**Task description**
Pictures stay out of the copy, which must hold exactly the lines from the one containing "SONAR1 pin VCC: GND -> 3V3" through the end of the material below.

**Data extracts**

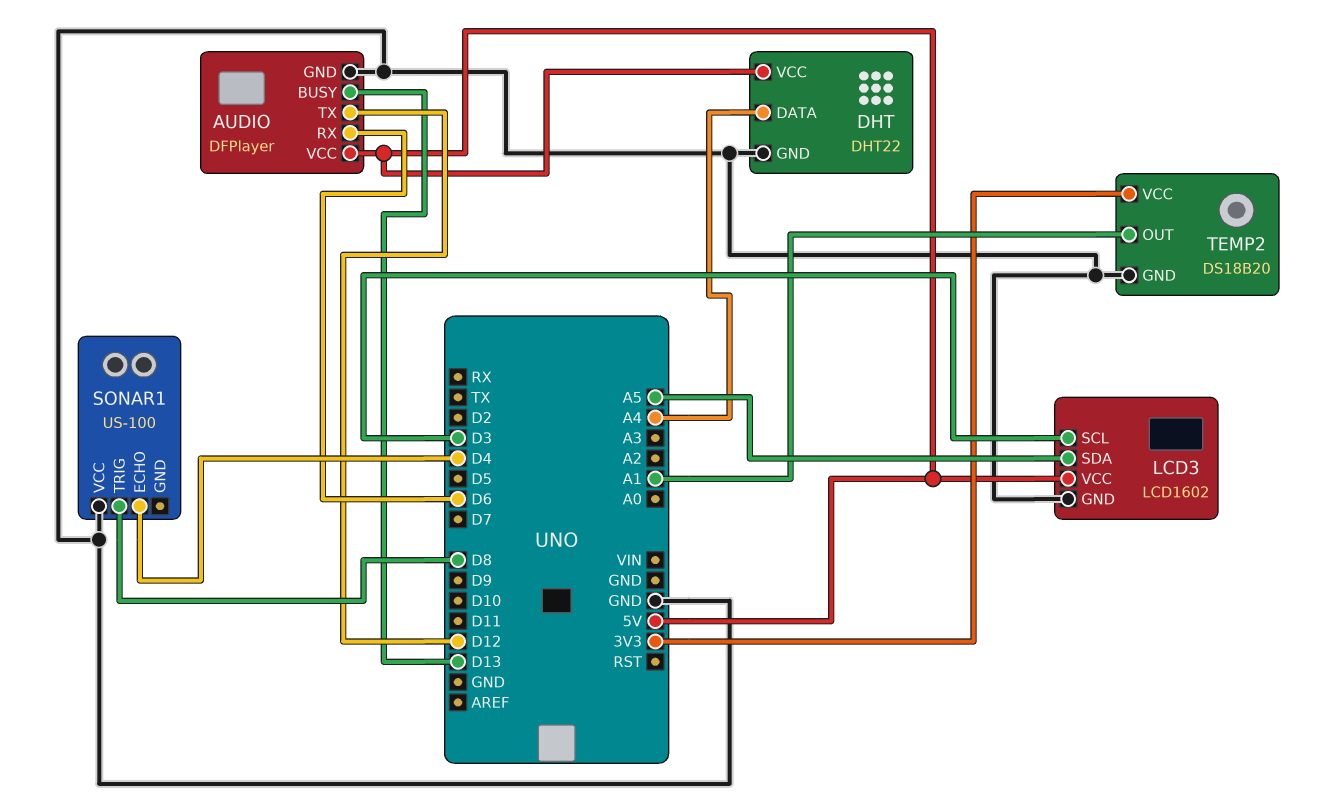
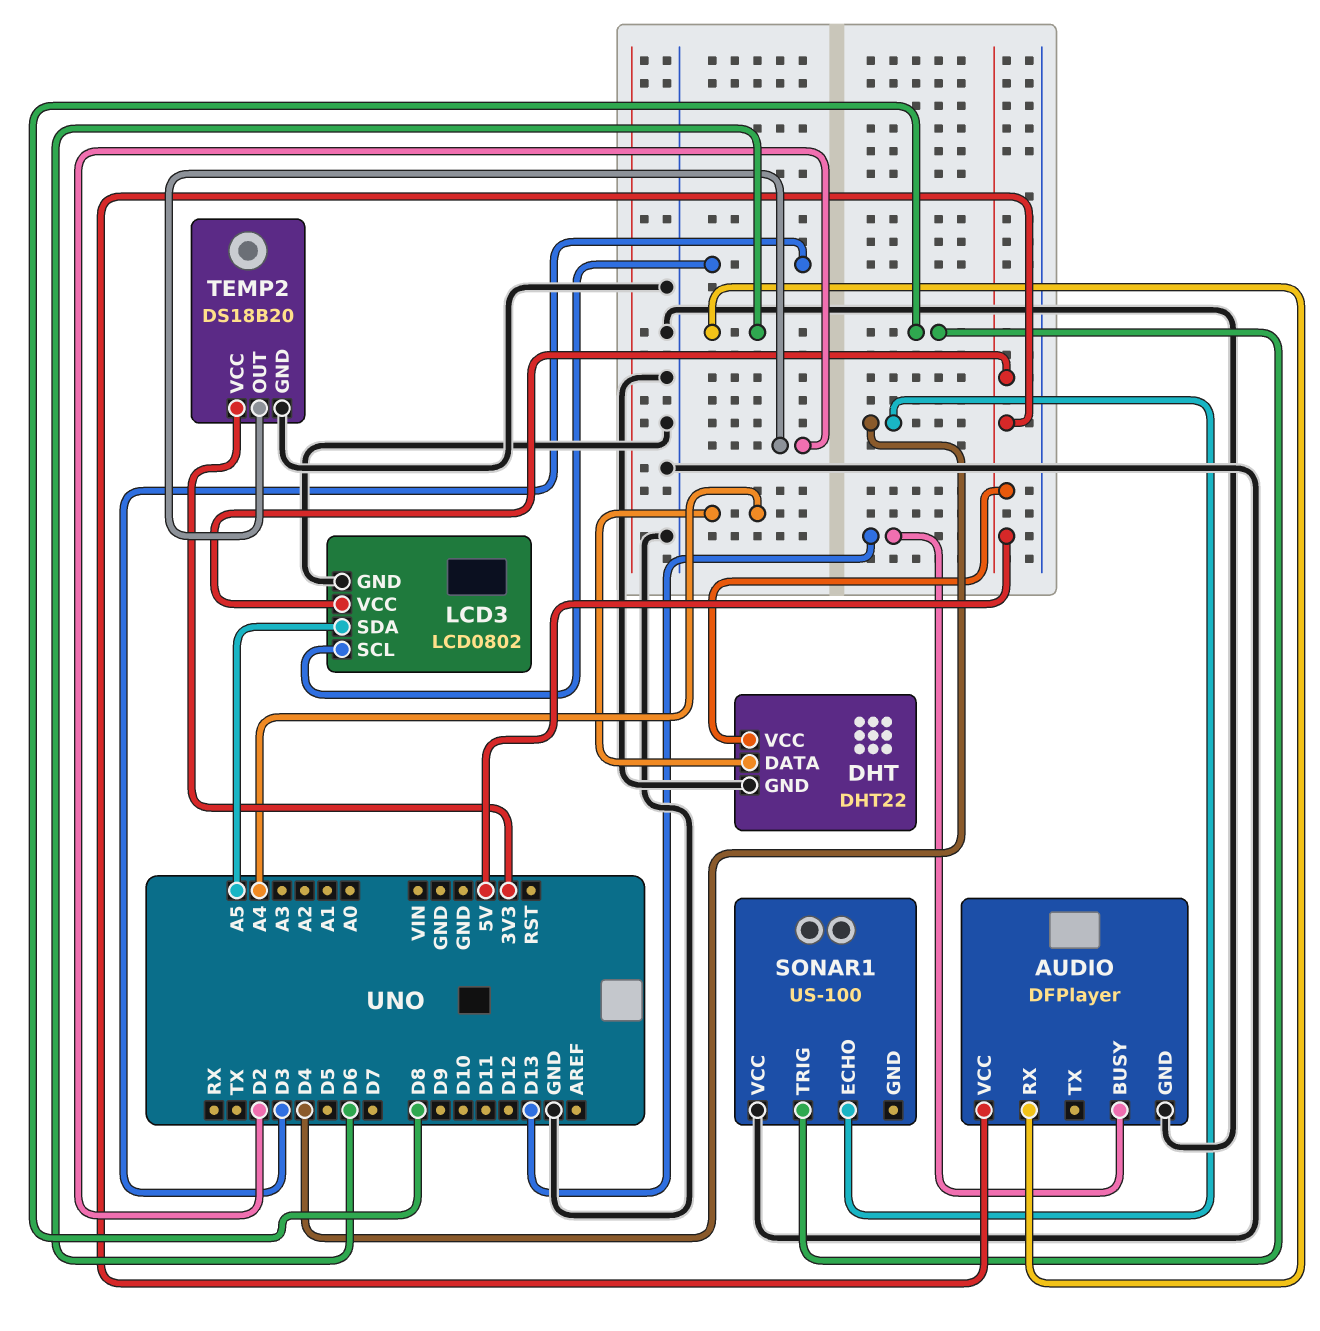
AUDIO pin TX: D12 -> none
LCD3: LCD1602 -> LCD0802
TEMP2 pin OUT: A1 -> D2

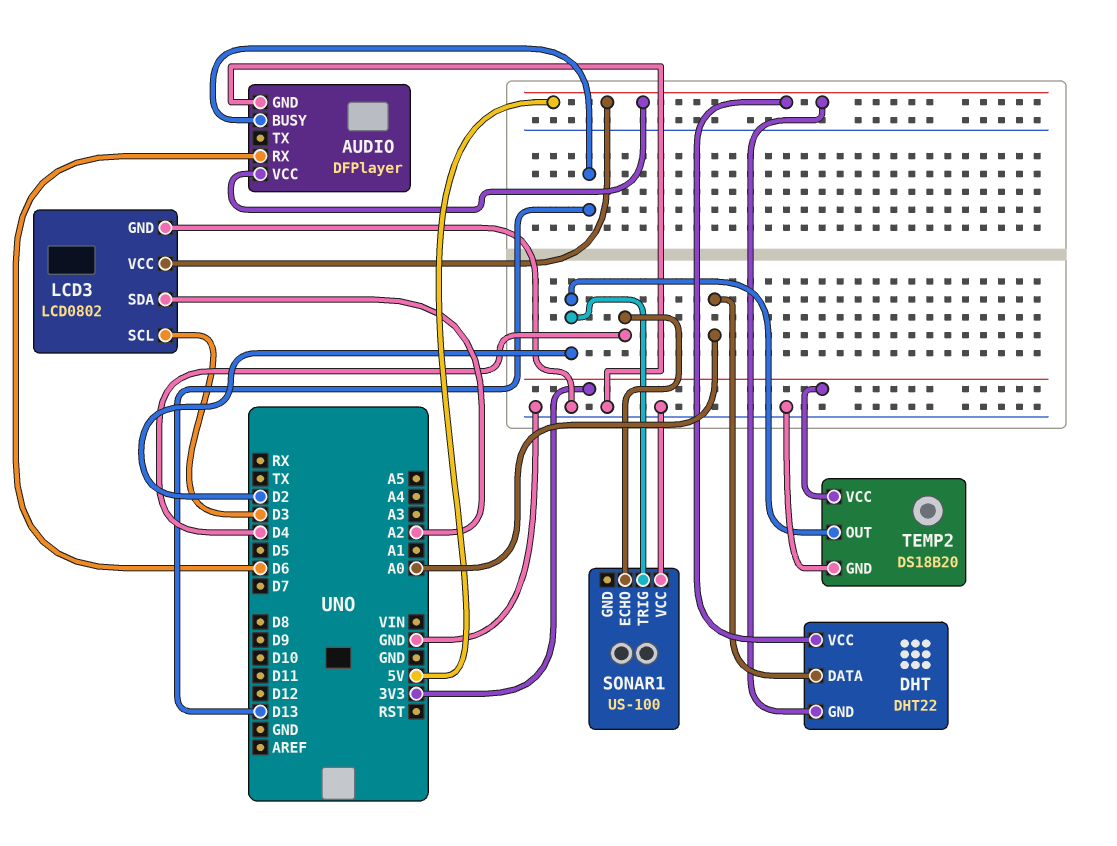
DHT pin DATA: A4 -> A0
DHT pin GND: GND -> 5V
LCD3 pin SDA: A5 -> A2
SONAR1 pin TRIG: D8 -> D2

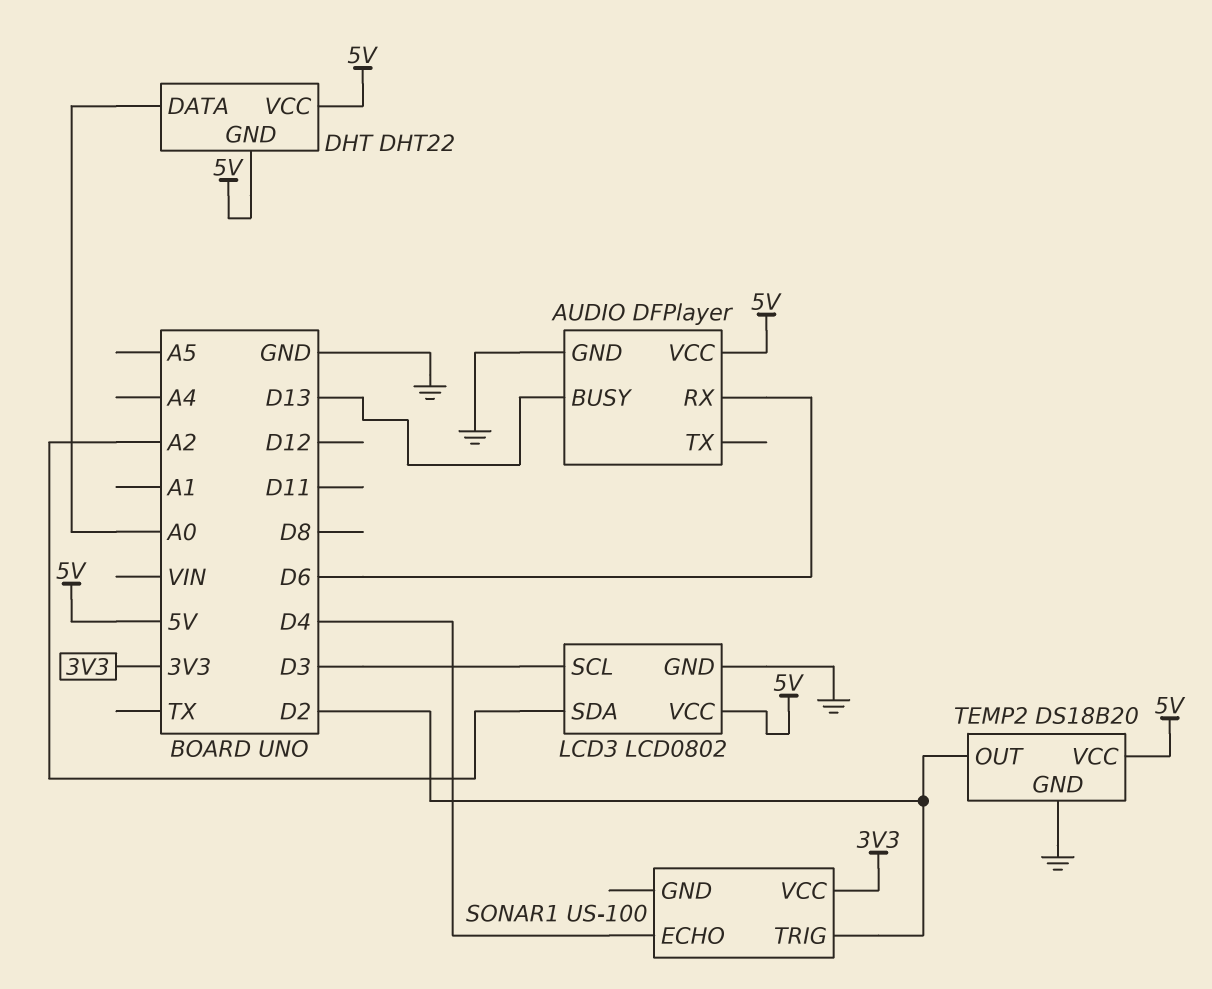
SONAR1 pin VCC: GND -> 3V3
TEMP2 pin VCC: 3V3 -> 5V

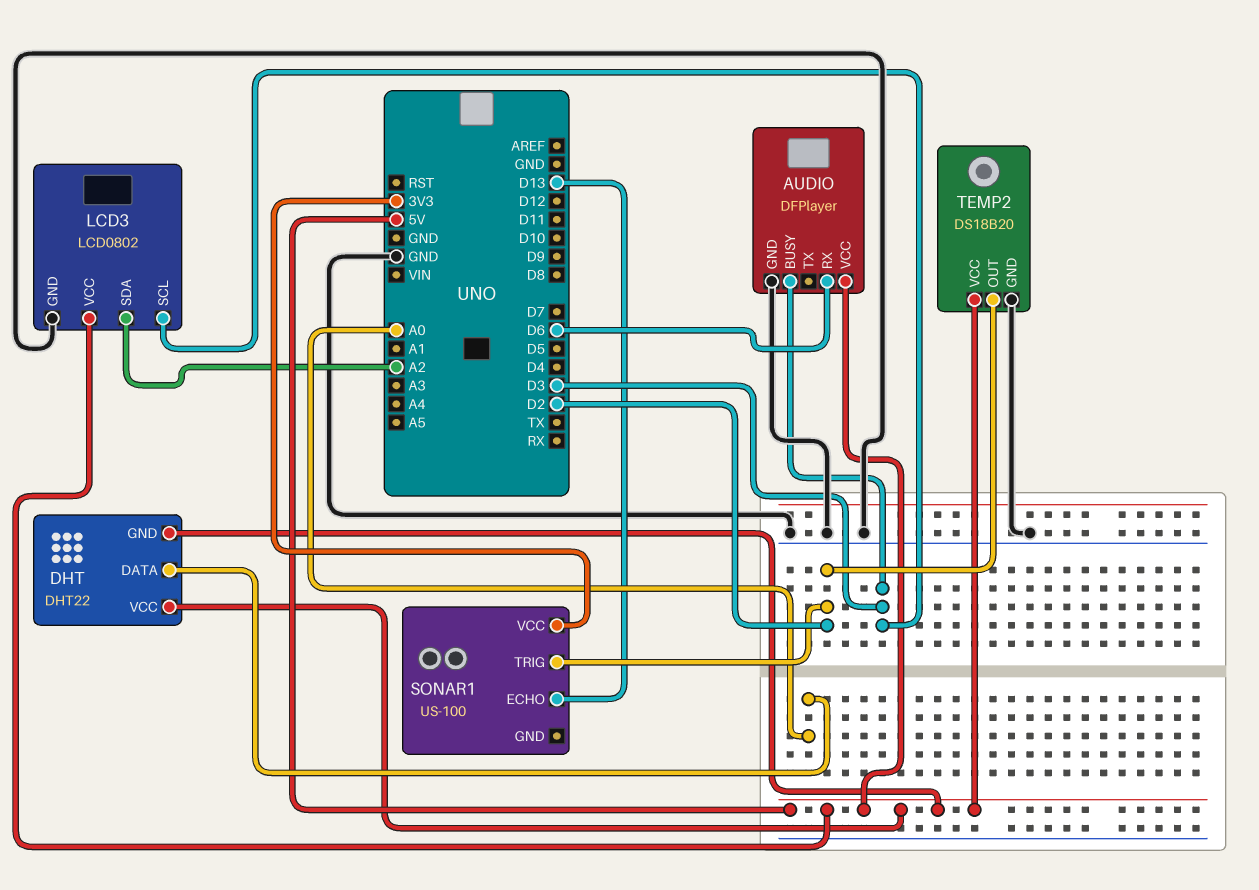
AUDIO pin BUSY: D13 -> D3
SONAR1 pin ECHO: D4 -> D13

**Exercise answer**
SONAR1 pin VCC: GND -> 3V3
TEMP2 pin VCC: 3V3 -> 5V

AUDIO pin BUSY: D13 -> D3
SONAR1 pin ECHO: D4 -> D13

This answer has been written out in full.